*PROBLEM*. Could the lines from the start of the data through the line with "blue diamond: (152, 330)" be set down exactly, with no pictures among them?

*** LISTED ENTRIES Section Begins ***

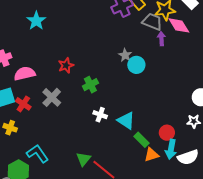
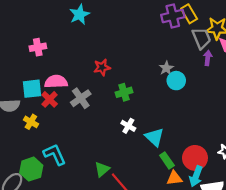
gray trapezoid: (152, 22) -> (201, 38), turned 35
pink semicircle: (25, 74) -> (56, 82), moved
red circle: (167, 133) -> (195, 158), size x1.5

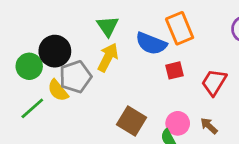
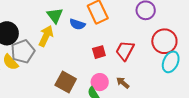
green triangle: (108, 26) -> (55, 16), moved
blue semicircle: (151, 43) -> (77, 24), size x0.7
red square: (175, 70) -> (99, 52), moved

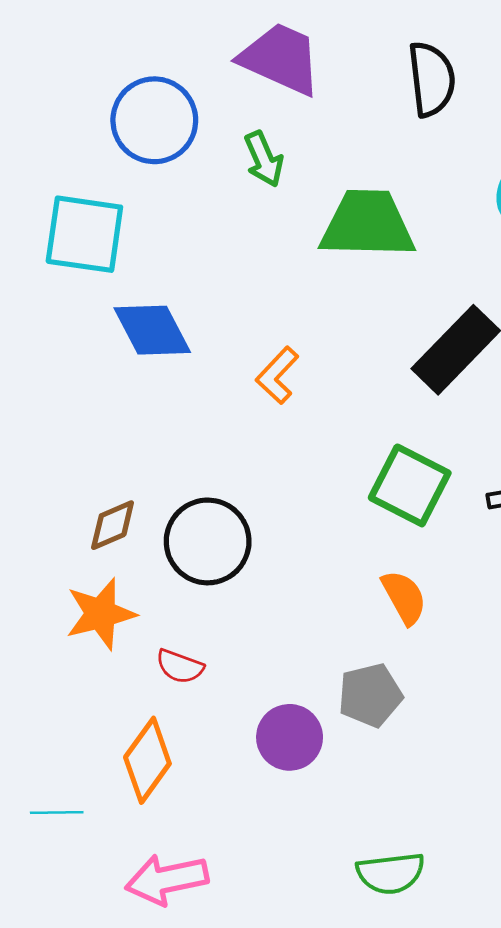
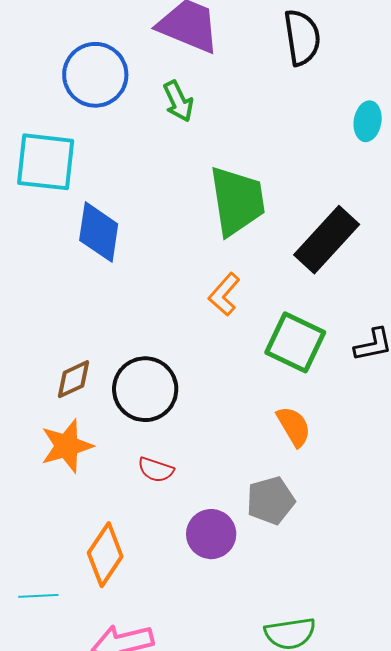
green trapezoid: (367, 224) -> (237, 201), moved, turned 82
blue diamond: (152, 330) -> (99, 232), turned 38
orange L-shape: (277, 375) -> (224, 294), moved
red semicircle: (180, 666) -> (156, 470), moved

*** LISTED ENTRIES Section Ends ***

*RESPONSE*.
gray trapezoid: (152, 22) -> (201, 38), turned 35
pink semicircle: (25, 74) -> (56, 82), moved
red circle: (167, 133) -> (195, 158), size x1.5

green triangle: (108, 26) -> (55, 16), moved
blue semicircle: (151, 43) -> (77, 24), size x0.7
red square: (175, 70) -> (99, 52), moved

green trapezoid: (367, 224) -> (237, 201), moved, turned 82
blue diamond: (152, 330) -> (99, 232), turned 38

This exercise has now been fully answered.